BEGIN Provided entries

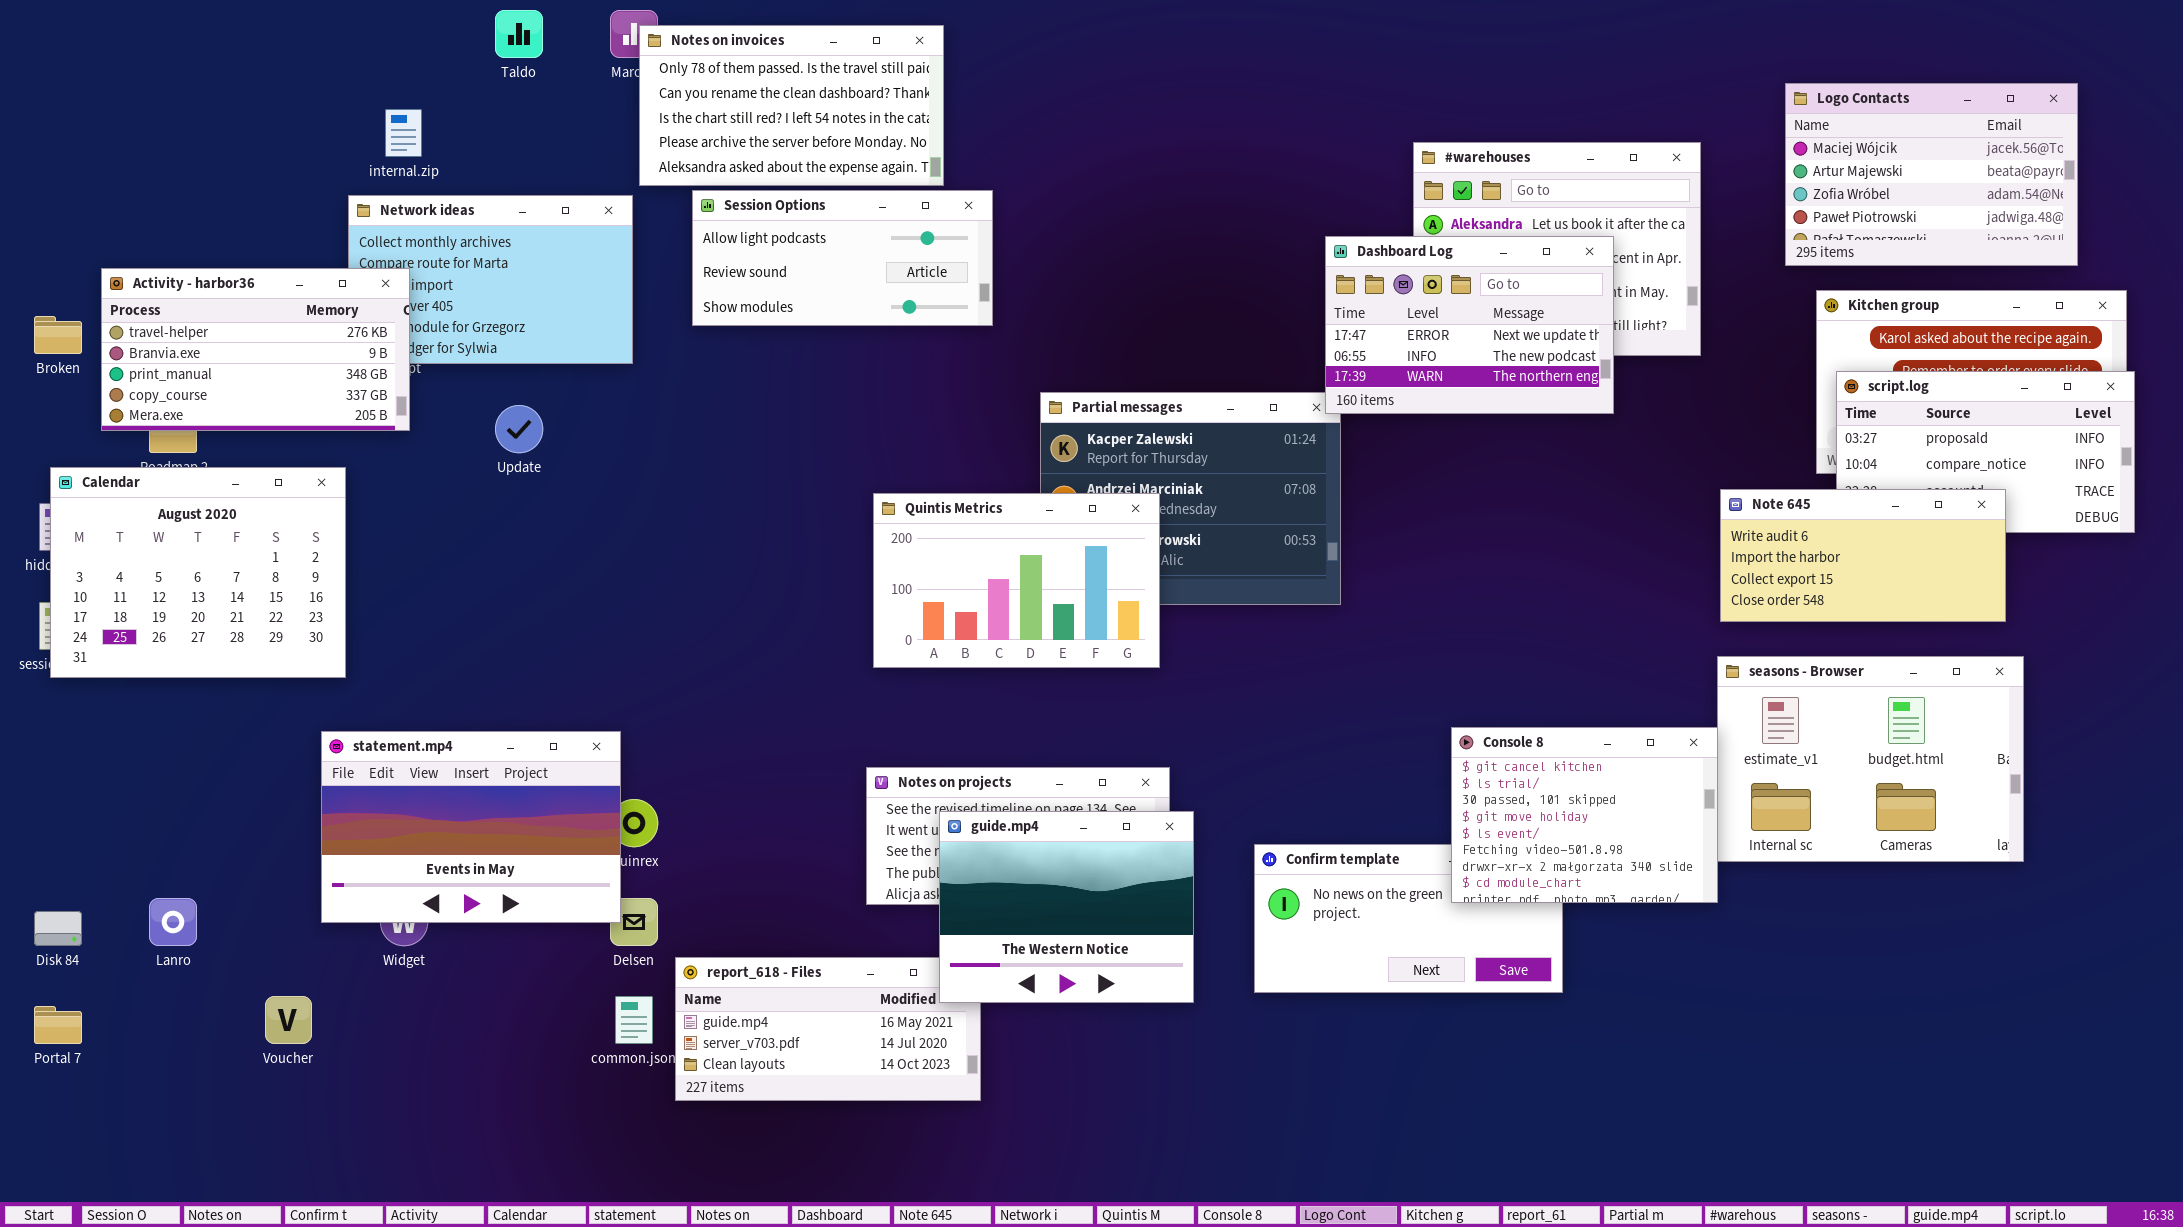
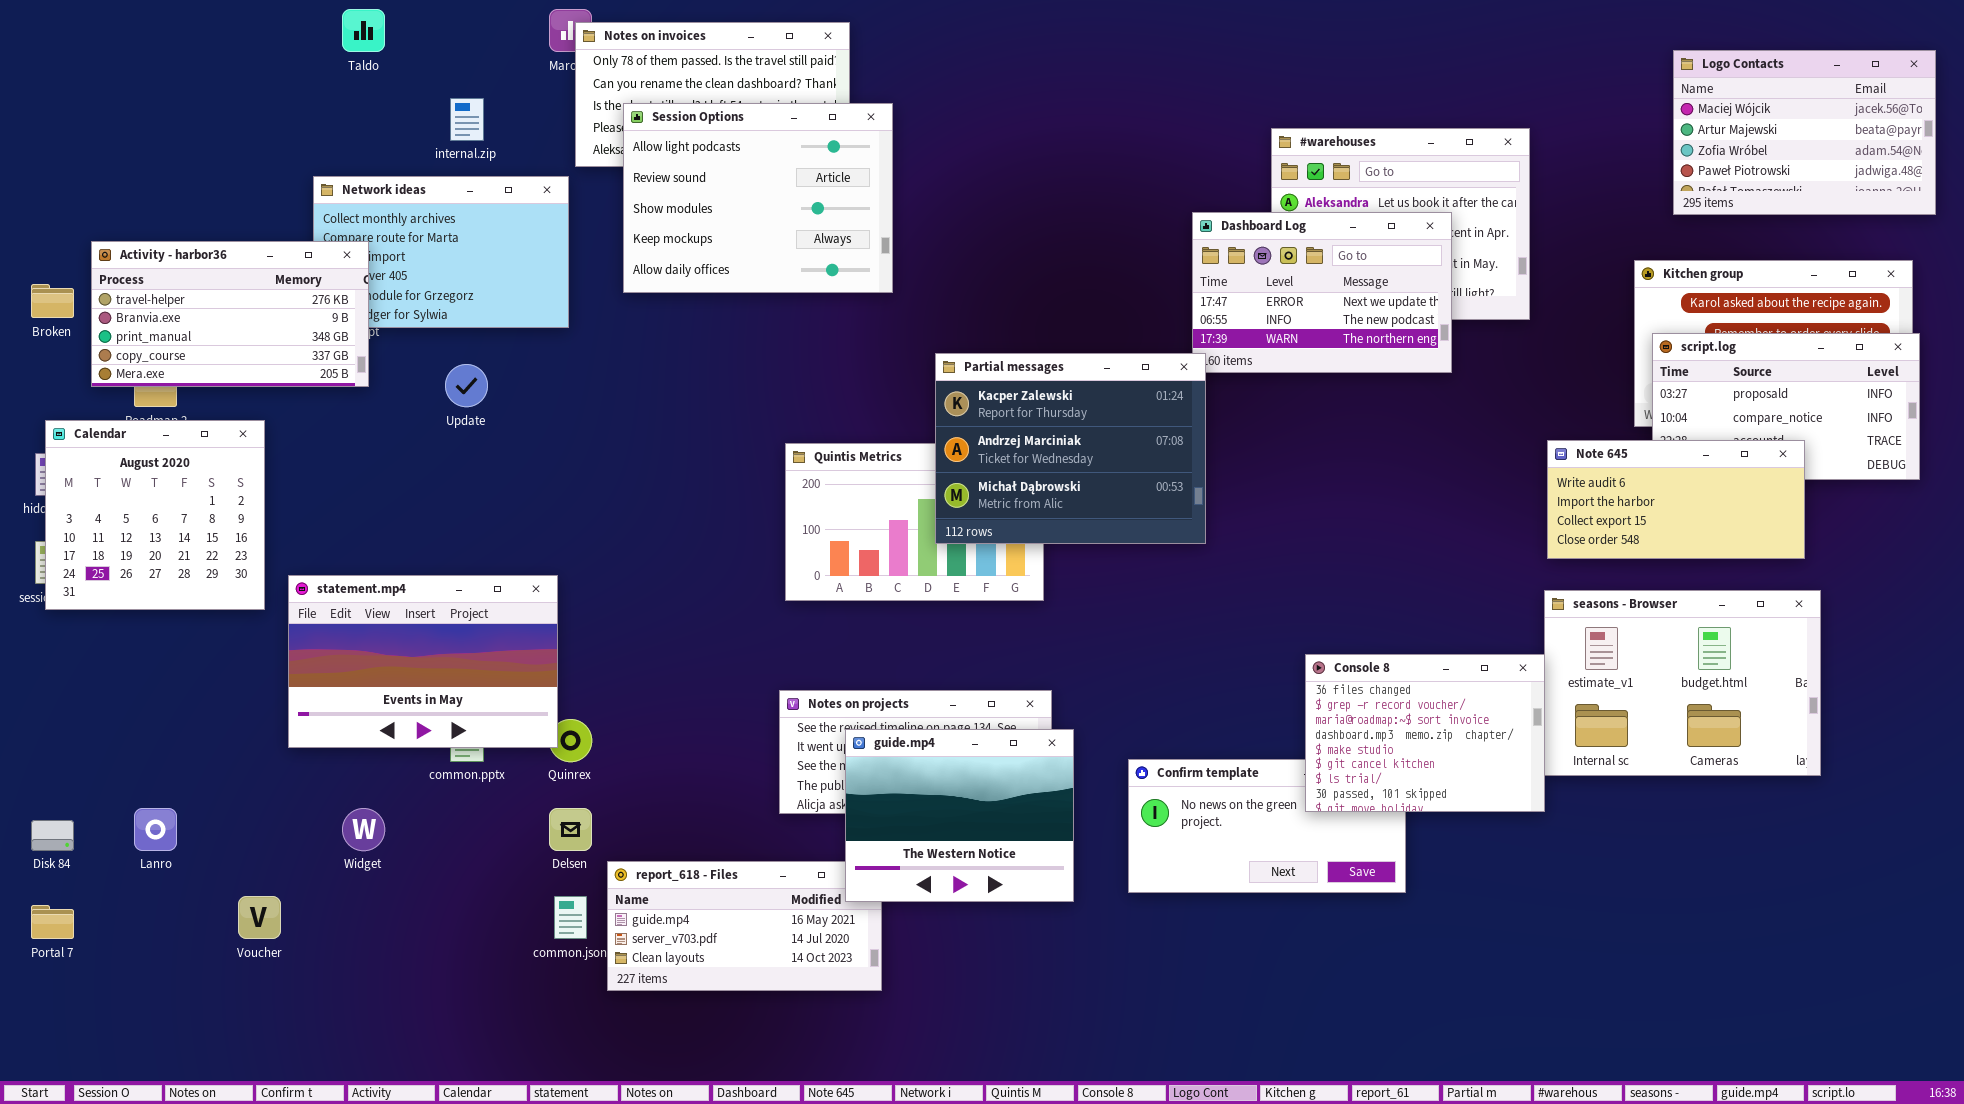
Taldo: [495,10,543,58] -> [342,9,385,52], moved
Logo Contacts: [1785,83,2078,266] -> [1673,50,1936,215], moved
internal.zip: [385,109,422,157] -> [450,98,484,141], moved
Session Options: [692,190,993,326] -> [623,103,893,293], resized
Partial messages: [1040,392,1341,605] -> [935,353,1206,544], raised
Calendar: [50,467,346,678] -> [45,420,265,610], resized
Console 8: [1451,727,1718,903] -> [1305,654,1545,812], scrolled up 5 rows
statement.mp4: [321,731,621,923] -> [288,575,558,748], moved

END Provided entries
BEGIN Provided entries

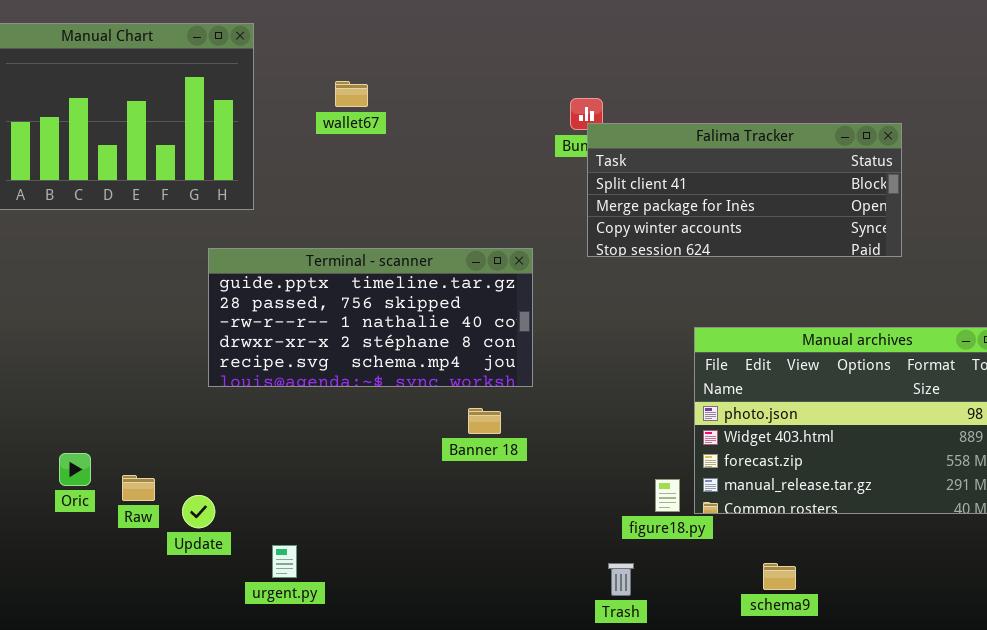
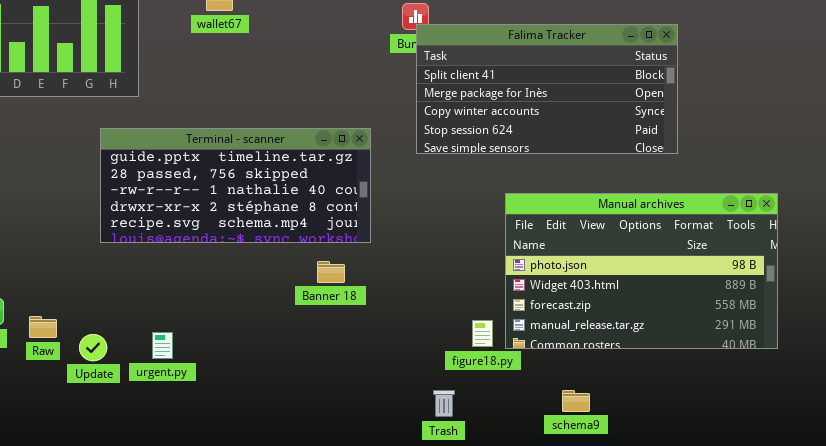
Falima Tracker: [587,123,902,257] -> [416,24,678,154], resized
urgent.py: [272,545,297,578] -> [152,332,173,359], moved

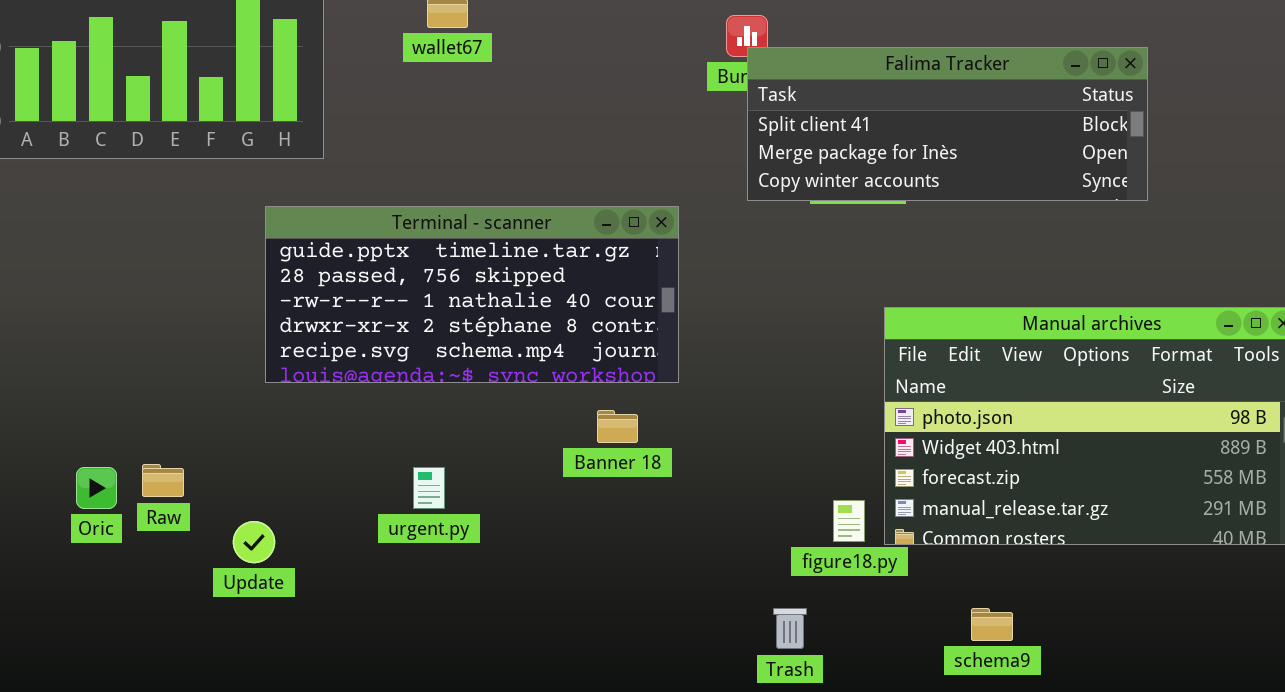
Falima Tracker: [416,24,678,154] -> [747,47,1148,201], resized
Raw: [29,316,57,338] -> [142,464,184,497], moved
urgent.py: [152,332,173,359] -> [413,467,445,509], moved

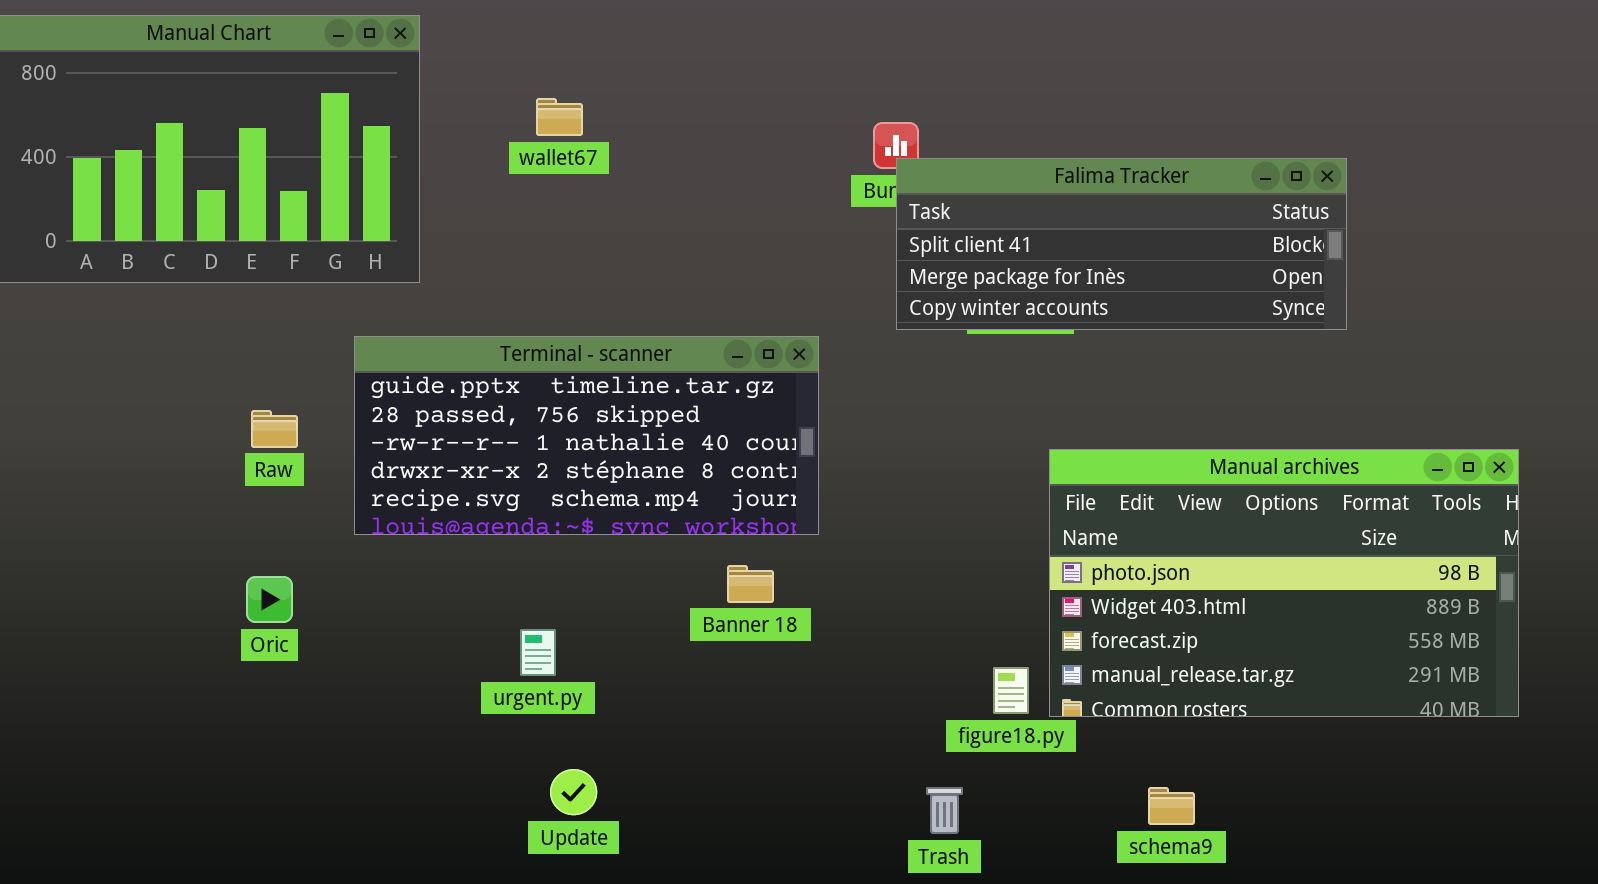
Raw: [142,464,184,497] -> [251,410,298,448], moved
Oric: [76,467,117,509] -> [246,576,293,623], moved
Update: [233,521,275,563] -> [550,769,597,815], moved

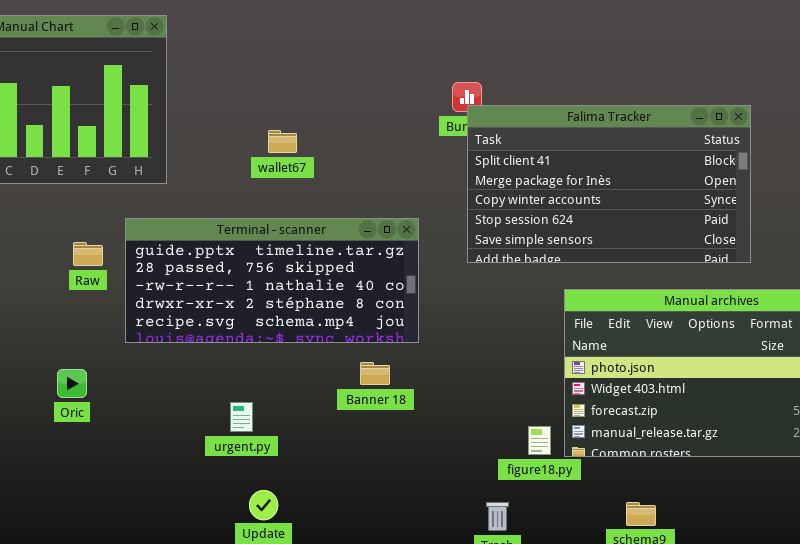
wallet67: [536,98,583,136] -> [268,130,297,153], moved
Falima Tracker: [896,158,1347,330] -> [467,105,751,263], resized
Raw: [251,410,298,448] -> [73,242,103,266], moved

END Provided entries

Transcribe each line of the data above, unaltered, from the one where "Logo Contacts: [1785,83,2078,266]" appears to the one where "statement.mp4: [321,731,621,923] ->" appears, inclusive of both.

# Response below:
Logo Contacts: [1785,83,2078,266] -> [1673,50,1936,215], moved
internal.zip: [385,109,422,157] -> [450,98,484,141], moved
Session Options: [692,190,993,326] -> [623,103,893,293], resized
Partial messages: [1040,392,1341,605] -> [935,353,1206,544], raised
Calendar: [50,467,346,678] -> [45,420,265,610], resized
Console 8: [1451,727,1718,903] -> [1305,654,1545,812], scrolled up 5 rows
statement.mp4: [321,731,621,923] -> [288,575,558,748], moved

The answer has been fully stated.